[Saved entries]

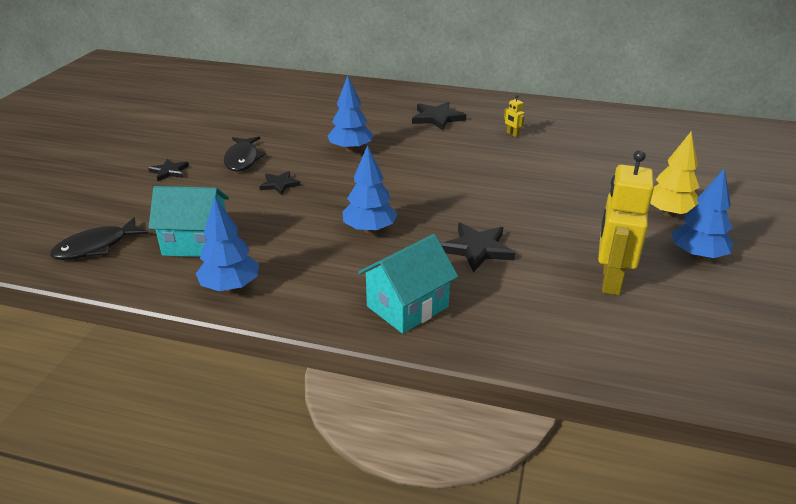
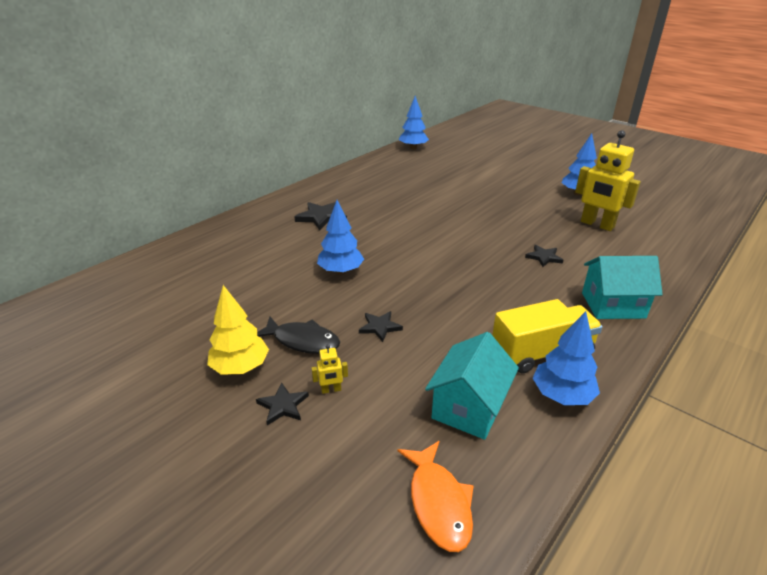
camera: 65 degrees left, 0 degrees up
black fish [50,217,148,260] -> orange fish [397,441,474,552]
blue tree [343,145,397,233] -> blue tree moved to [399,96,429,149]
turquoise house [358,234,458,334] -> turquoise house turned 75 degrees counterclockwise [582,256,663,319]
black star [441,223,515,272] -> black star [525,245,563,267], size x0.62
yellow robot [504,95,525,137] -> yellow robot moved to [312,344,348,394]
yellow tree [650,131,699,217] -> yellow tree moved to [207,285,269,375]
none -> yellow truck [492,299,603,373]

**EXERCISE DESCRIPTION:** All of the entries need to be copied exactly, minus any pictures.

**WRITTEN SOLUTION:**
camera: 65 degrees left, 0 degrees up
black fish [50,217,148,260] -> orange fish [397,441,474,552]
blue tree [343,145,397,233] -> blue tree moved to [399,96,429,149]
turquoise house [358,234,458,334] -> turquoise house turned 75 degrees counterclockwise [582,256,663,319]
black star [441,223,515,272] -> black star [525,245,563,267], size x0.62
yellow robot [504,95,525,137] -> yellow robot moved to [312,344,348,394]
yellow tree [650,131,699,217] -> yellow tree moved to [207,285,269,375]
none -> yellow truck [492,299,603,373]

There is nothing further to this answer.